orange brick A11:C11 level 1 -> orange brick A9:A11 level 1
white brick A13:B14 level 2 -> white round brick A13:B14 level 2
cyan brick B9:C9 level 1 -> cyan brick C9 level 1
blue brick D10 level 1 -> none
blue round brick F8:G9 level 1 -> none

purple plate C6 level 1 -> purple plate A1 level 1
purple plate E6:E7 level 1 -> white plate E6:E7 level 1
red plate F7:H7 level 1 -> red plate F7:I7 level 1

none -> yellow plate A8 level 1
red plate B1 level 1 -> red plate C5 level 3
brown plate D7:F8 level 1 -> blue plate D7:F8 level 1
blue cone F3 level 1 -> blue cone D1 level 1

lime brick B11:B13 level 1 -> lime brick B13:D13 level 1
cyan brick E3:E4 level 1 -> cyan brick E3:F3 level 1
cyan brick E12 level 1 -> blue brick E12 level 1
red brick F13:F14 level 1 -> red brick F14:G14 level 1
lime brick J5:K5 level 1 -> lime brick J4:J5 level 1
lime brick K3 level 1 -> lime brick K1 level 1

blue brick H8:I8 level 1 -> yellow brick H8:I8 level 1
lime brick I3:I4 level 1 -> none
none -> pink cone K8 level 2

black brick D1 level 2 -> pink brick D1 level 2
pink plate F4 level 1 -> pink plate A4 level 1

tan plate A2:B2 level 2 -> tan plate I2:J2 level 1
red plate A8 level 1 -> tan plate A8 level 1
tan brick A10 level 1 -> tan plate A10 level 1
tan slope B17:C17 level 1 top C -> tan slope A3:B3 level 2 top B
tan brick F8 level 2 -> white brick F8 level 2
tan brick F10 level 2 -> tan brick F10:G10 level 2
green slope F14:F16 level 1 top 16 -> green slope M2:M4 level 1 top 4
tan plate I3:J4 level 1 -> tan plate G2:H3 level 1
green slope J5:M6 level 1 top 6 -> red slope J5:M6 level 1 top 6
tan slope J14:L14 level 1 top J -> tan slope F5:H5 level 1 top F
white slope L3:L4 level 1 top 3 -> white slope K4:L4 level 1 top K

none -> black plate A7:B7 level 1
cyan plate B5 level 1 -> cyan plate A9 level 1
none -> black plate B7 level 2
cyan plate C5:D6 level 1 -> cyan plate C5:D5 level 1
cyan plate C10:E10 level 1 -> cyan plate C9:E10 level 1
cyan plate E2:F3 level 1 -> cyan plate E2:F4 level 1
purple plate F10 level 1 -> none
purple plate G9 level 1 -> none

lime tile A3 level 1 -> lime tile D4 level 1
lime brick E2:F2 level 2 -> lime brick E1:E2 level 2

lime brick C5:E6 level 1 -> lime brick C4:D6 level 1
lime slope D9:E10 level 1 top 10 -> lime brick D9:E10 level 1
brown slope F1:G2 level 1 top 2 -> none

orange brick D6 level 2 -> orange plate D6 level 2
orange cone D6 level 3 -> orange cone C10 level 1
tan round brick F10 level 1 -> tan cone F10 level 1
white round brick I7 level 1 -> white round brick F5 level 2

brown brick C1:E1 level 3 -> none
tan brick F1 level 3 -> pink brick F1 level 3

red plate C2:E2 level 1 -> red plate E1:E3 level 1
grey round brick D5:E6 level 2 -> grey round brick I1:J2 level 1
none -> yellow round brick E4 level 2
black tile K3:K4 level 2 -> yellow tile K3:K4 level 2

━━━━━━━━━━━━━━━━━━━━━━━━━━━━━━

## WORK TASK
The lines to copy run from the one containing "cyan plate C10:E10" through the last line above. Copy them exactly and include nothing else.

## WRITTEN REPLY
cyan plate C10:E10 level 1 -> cyan plate C9:E10 level 1
cyan plate E2:F3 level 1 -> cyan plate E2:F4 level 1
purple plate F10 level 1 -> none
purple plate G9 level 1 -> none

lime tile A3 level 1 -> lime tile D4 level 1
lime brick E2:F2 level 2 -> lime brick E1:E2 level 2

lime brick C5:E6 level 1 -> lime brick C4:D6 level 1
lime slope D9:E10 level 1 top 10 -> lime brick D9:E10 level 1
brown slope F1:G2 level 1 top 2 -> none

orange brick D6 level 2 -> orange plate D6 level 2
orange cone D6 level 3 -> orange cone C10 level 1
tan round brick F10 level 1 -> tan cone F10 level 1
white round brick I7 level 1 -> white round brick F5 level 2

brown brick C1:E1 level 3 -> none
tan brick F1 level 3 -> pink brick F1 level 3

red plate C2:E2 level 1 -> red plate E1:E3 level 1
grey round brick D5:E6 level 2 -> grey round brick I1:J2 level 1
none -> yellow round brick E4 level 2
black tile K3:K4 level 2 -> yellow tile K3:K4 level 2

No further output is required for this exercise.